→ Description of the task: Gather the lines below that include the string "AQUA", copying each in full.

→ Data:
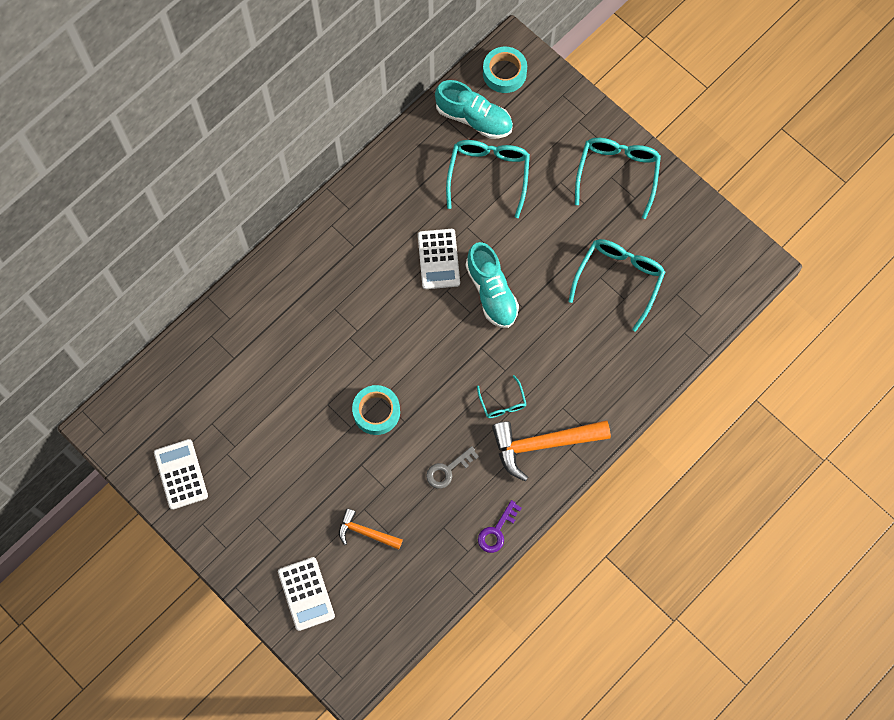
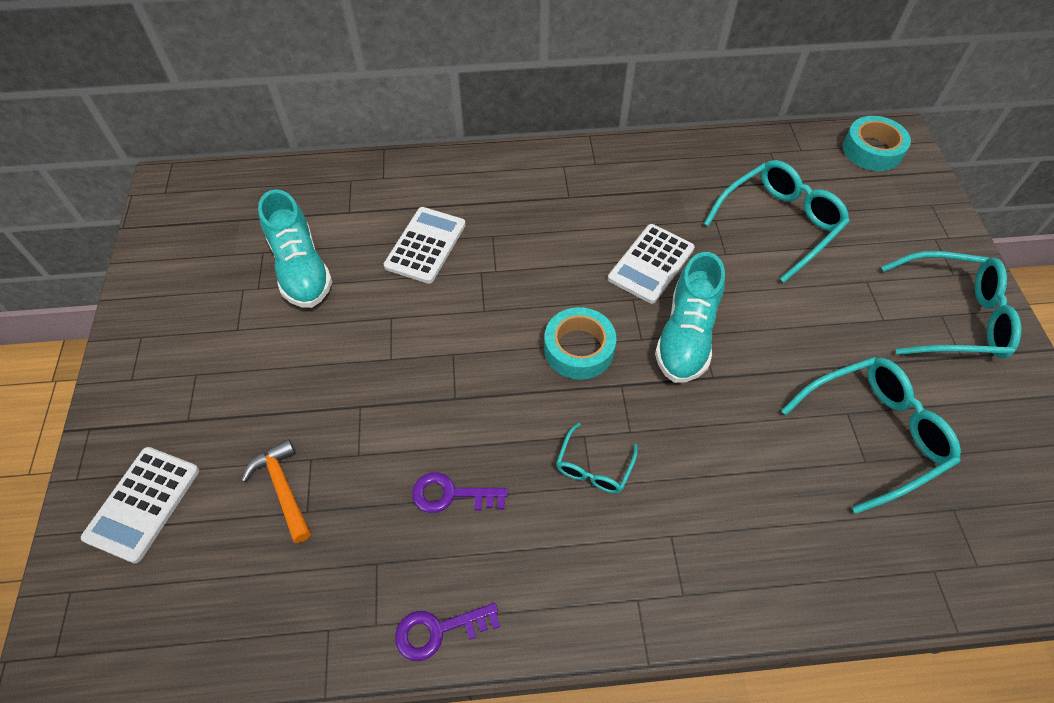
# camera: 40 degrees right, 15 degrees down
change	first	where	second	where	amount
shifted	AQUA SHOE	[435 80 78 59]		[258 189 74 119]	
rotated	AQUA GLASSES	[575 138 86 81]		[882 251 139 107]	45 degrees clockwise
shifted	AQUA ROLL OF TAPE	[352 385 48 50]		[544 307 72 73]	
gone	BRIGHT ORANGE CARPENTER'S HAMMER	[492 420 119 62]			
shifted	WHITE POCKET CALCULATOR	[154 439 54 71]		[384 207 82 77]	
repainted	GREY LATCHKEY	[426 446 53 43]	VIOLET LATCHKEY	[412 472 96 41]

→ Task answer:
shifted	AQUA SHOE	[435 80 78 59]		[258 189 74 119]	
rotated	AQUA GLASSES	[575 138 86 81]		[882 251 139 107]	45 degrees clockwise
shifted	AQUA ROLL OF TAPE	[352 385 48 50]		[544 307 72 73]	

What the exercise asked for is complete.